■ **Records to process**:
------------

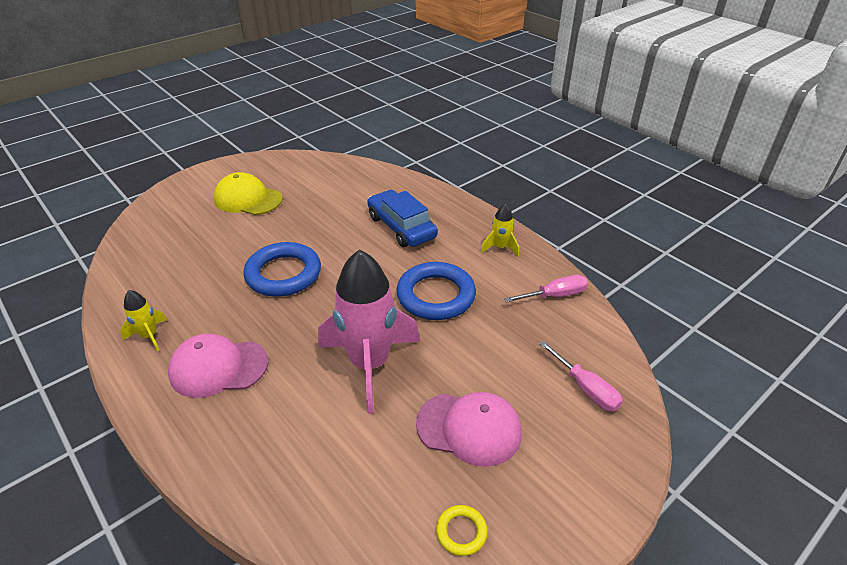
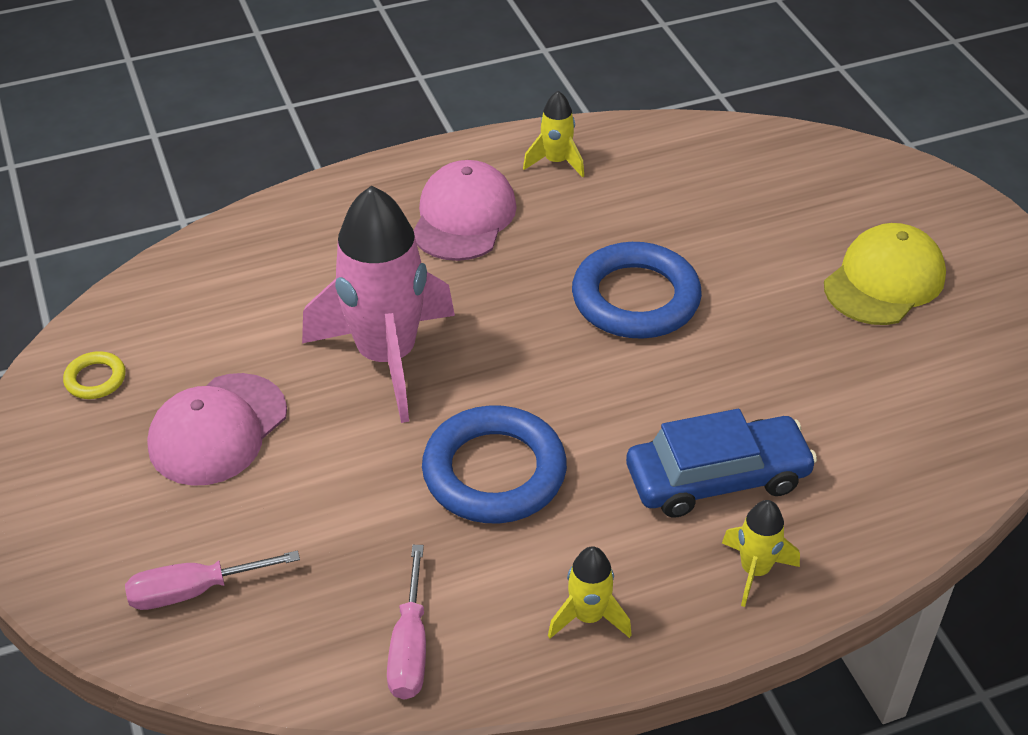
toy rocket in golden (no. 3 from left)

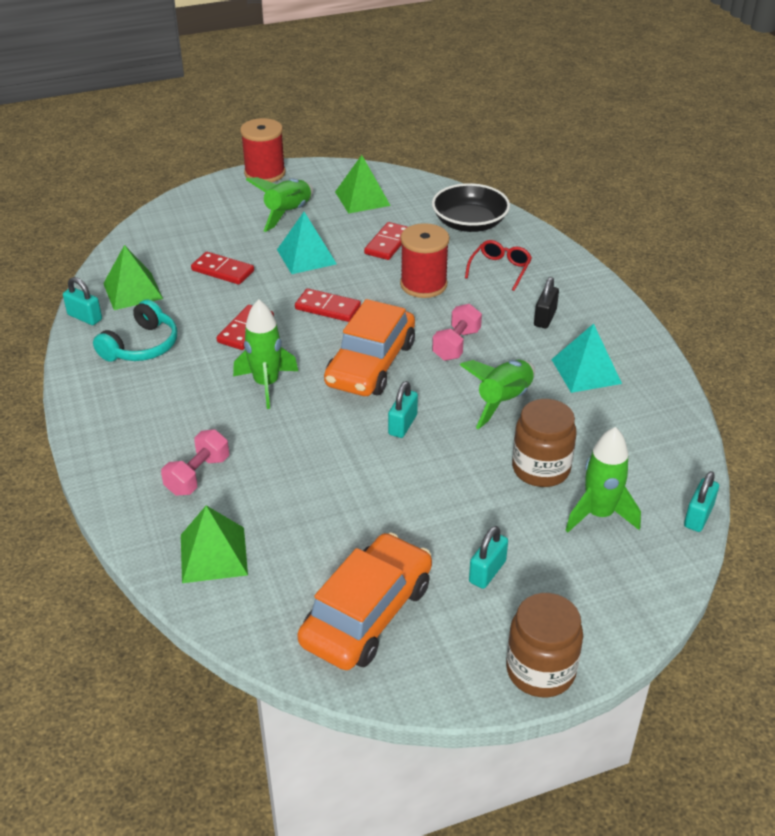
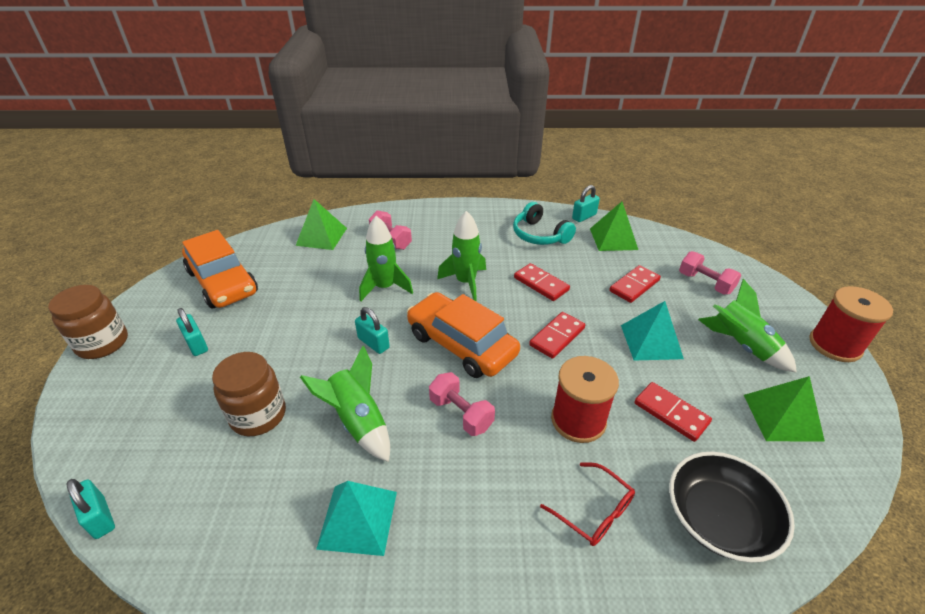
small lock in black
toy rocket in emerald (no. 2 from left)
dumbbell in rose-pink (no. 3 from left)

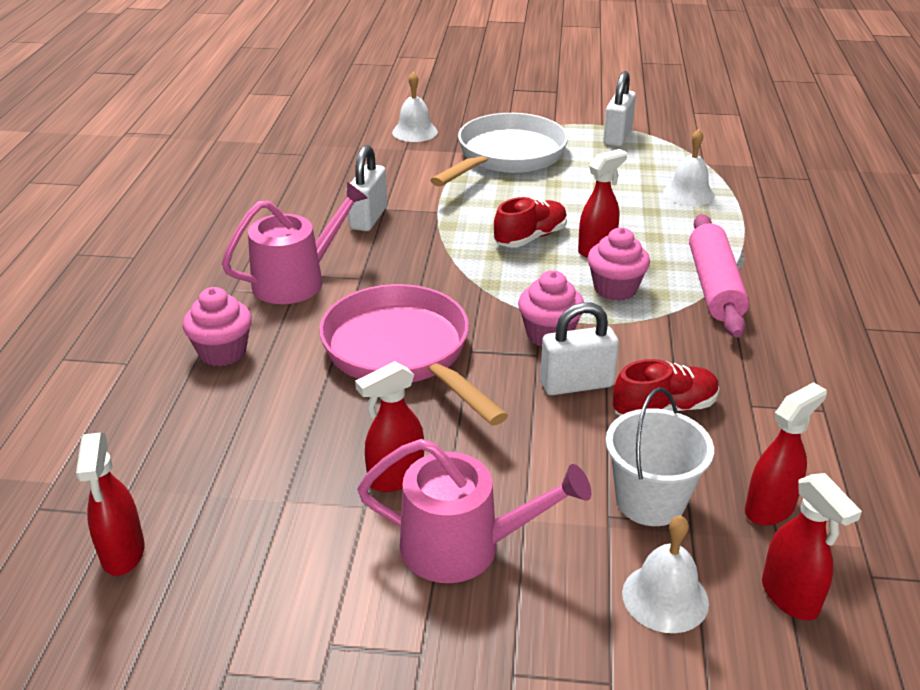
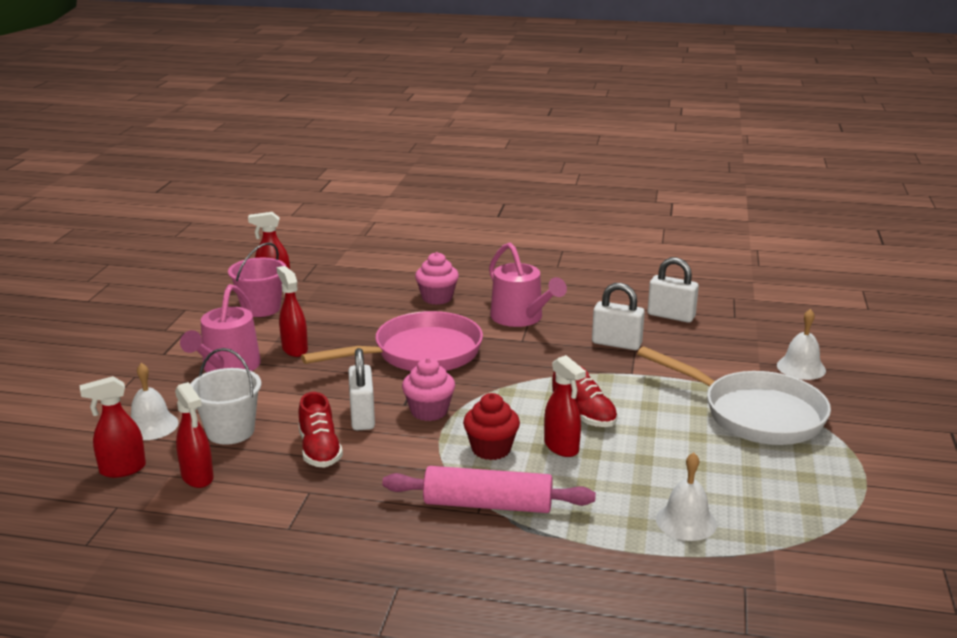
small lock in snow-white (no. 3 from left)
muffin in red
bucket in rose-pink

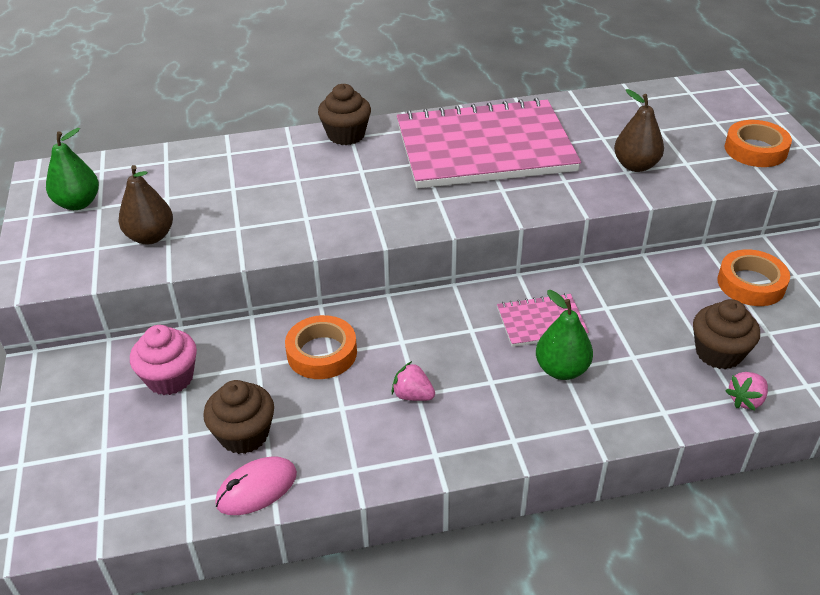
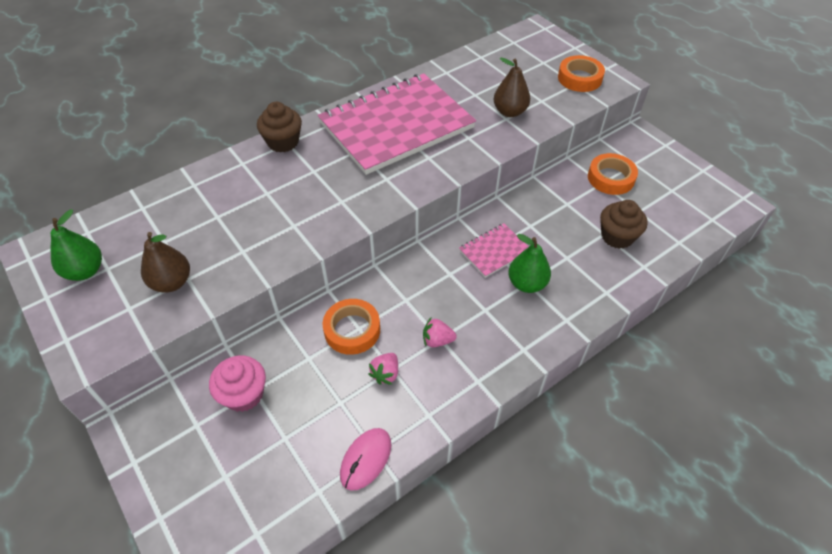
strawberry in rose-pink (no. 1 from left)
muffin in dark brown (no. 1 from left in the first image)

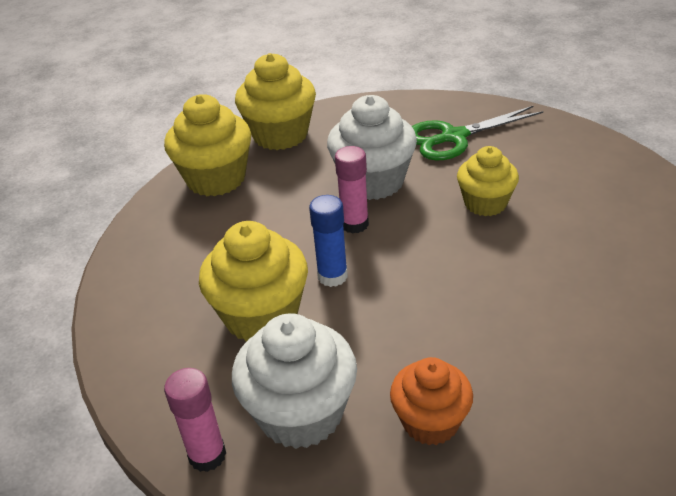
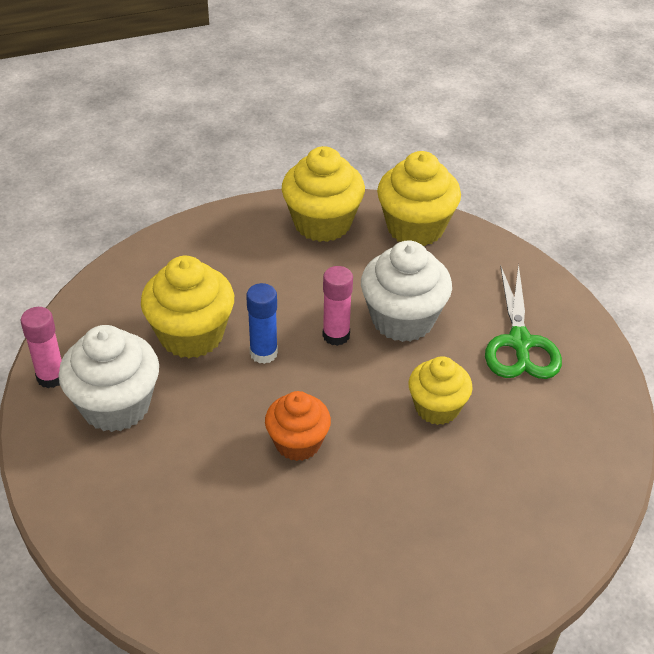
scissors in emerald
muffin in orange-coloured

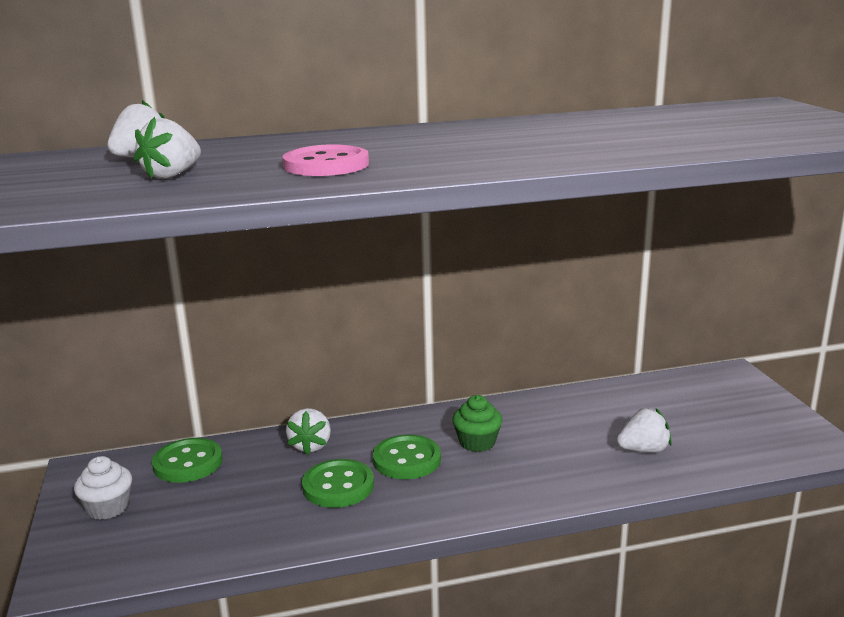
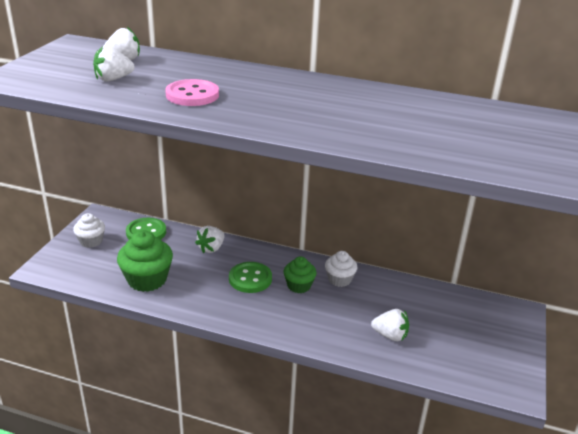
button in emerald (no. 2 from left in the first image)
muffin in emerald (no. 1 from left)
muffin in snow-white (no. 2 from left)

------------

Reproduce all the material exactly, omitting images.

toy rocket in golden (no. 3 from left)

small lock in black
toy rocket in emerald (no. 2 from left)
dumbbell in rose-pink (no. 3 from left)

small lock in snow-white (no. 3 from left)
muffin in red
bucket in rose-pink

strawberry in rose-pink (no. 1 from left)
muffin in dark brown (no. 1 from left in the first image)

scissors in emerald
muffin in orange-coloured

button in emerald (no. 2 from left in the first image)
muffin in emerald (no. 1 from left)
muffin in snow-white (no. 2 from left)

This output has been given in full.